◆ **GIVEN RECORDS**
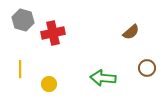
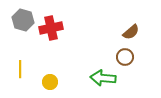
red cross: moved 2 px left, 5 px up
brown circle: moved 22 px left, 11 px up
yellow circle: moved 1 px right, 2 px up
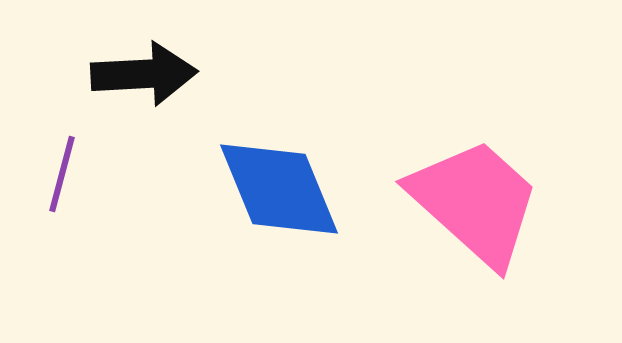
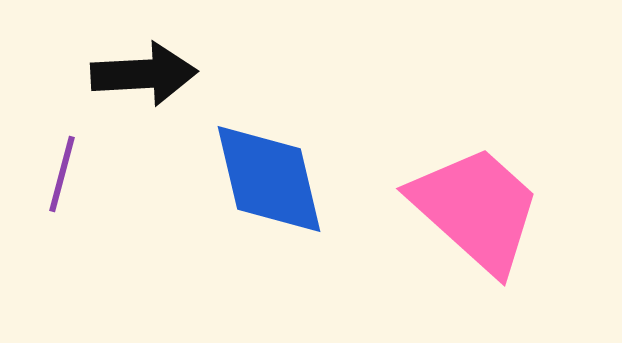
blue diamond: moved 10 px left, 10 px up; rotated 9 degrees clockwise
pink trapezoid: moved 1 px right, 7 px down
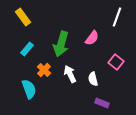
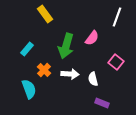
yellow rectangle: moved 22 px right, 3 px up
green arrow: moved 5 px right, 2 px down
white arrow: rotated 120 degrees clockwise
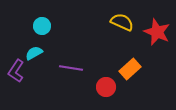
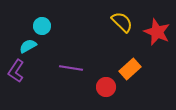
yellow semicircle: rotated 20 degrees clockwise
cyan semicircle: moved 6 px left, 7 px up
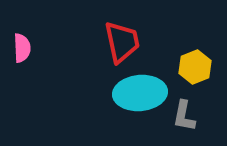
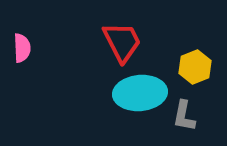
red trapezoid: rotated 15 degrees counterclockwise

◆ **WHAT NEEDS TO BE DONE**
Please transcribe, with no additions, the lines starting at the one that contains "cyan semicircle: moved 6 px left, 7 px up" and running through the last line of the entries, inclusive. Leave the pictures out.

◆ **ANSWER**
cyan semicircle: moved 6 px left, 7 px up
red trapezoid: rotated 15 degrees counterclockwise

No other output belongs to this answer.